How to complete this task:
When you reach a picture, pass over it; otherwise repeat the listing word for word.

Record set:
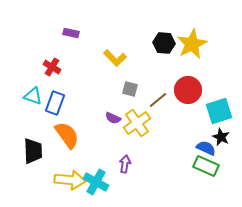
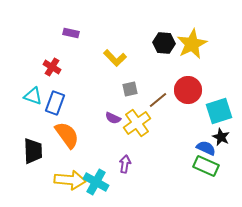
gray square: rotated 28 degrees counterclockwise
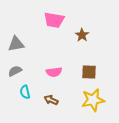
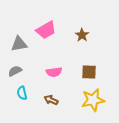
pink trapezoid: moved 8 px left, 10 px down; rotated 40 degrees counterclockwise
gray triangle: moved 3 px right
cyan semicircle: moved 3 px left, 1 px down
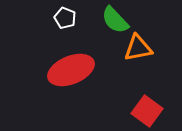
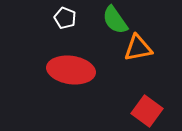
green semicircle: rotated 8 degrees clockwise
red ellipse: rotated 30 degrees clockwise
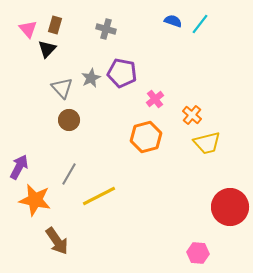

Answer space:
gray square: rotated 28 degrees counterclockwise
pink trapezoid: moved 8 px left, 10 px down; rotated 40 degrees counterclockwise
gray triangle: moved 3 px right
cyan semicircle: moved 3 px left, 1 px down
green semicircle: rotated 8 degrees clockwise
red ellipse: rotated 30 degrees clockwise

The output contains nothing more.